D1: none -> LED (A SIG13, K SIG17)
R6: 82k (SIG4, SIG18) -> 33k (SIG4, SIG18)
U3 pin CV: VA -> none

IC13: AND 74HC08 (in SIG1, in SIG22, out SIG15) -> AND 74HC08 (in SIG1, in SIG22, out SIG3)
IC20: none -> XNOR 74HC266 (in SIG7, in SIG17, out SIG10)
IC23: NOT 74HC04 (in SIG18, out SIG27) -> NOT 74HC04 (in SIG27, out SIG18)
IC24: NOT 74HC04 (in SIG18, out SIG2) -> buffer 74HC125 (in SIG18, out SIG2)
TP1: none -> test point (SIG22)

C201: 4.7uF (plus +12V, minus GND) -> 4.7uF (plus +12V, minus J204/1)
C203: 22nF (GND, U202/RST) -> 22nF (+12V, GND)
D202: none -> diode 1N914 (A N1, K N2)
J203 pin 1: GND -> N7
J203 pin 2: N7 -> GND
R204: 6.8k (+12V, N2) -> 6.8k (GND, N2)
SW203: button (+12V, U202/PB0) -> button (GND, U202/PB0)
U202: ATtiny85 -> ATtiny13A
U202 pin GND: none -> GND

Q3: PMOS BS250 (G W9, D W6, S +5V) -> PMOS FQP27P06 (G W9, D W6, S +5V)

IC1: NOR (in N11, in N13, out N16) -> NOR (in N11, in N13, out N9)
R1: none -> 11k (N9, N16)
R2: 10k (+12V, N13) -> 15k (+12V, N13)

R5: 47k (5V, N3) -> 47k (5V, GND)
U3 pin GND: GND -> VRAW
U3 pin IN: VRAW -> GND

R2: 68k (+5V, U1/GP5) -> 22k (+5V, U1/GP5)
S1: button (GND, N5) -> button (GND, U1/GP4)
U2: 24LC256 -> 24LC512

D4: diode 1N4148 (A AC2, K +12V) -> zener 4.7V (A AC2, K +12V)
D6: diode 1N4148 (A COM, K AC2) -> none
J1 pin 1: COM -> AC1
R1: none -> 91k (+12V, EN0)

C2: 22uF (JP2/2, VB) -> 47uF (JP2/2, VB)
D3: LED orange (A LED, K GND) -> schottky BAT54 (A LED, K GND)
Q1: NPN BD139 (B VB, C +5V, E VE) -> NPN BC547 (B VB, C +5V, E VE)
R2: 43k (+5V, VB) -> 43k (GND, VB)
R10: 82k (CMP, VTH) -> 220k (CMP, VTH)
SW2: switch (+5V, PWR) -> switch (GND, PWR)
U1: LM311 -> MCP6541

________________________

WORK TO COMPLETE – Having read the records above, reproduce each one exactly.

RESPONSE AREA –
D1: none -> LED (A SIG13, K SIG17)
R6: 82k (SIG4, SIG18) -> 33k (SIG4, SIG18)
U3 pin CV: VA -> none

IC13: AND 74HC08 (in SIG1, in SIG22, out SIG15) -> AND 74HC08 (in SIG1, in SIG22, out SIG3)
IC20: none -> XNOR 74HC266 (in SIG7, in SIG17, out SIG10)
IC23: NOT 74HC04 (in SIG18, out SIG27) -> NOT 74HC04 (in SIG27, out SIG18)
IC24: NOT 74HC04 (in SIG18, out SIG2) -> buffer 74HC125 (in SIG18, out SIG2)
TP1: none -> test point (SIG22)

C201: 4.7uF (plus +12V, minus GND) -> 4.7uF (plus +12V, minus J204/1)
C203: 22nF (GND, U202/RST) -> 22nF (+12V, GND)
D202: none -> diode 1N914 (A N1, K N2)
J203 pin 1: GND -> N7
J203 pin 2: N7 -> GND
R204: 6.8k (+12V, N2) -> 6.8k (GND, N2)
SW203: button (+12V, U202/PB0) -> button (GND, U202/PB0)
U202: ATtiny85 -> ATtiny13A
U202 pin GND: none -> GND

Q3: PMOS BS250 (G W9, D W6, S +5V) -> PMOS FQP27P06 (G W9, D W6, S +5V)

IC1: NOR (in N11, in N13, out N16) -> NOR (in N11, in N13, out N9)
R1: none -> 11k (N9, N16)
R2: 10k (+12V, N13) -> 15k (+12V, N13)

R5: 47k (5V, N3) -> 47k (5V, GND)
U3 pin GND: GND -> VRAW
U3 pin IN: VRAW -> GND

R2: 68k (+5V, U1/GP5) -> 22k (+5V, U1/GP5)
S1: button (GND, N5) -> button (GND, U1/GP4)
U2: 24LC256 -> 24LC512

D4: diode 1N4148 (A AC2, K +12V) -> zener 4.7V (A AC2, K +12V)
D6: diode 1N4148 (A COM, K AC2) -> none
J1 pin 1: COM -> AC1
R1: none -> 91k (+12V, EN0)

C2: 22uF (JP2/2, VB) -> 47uF (JP2/2, VB)
D3: LED orange (A LED, K GND) -> schottky BAT54 (A LED, K GND)
Q1: NPN BD139 (B VB, C +5V, E VE) -> NPN BC547 (B VB, C +5V, E VE)
R2: 43k (+5V, VB) -> 43k (GND, VB)
R10: 82k (CMP, VTH) -> 220k (CMP, VTH)
SW2: switch (+5V, PWR) -> switch (GND, PWR)
U1: LM311 -> MCP6541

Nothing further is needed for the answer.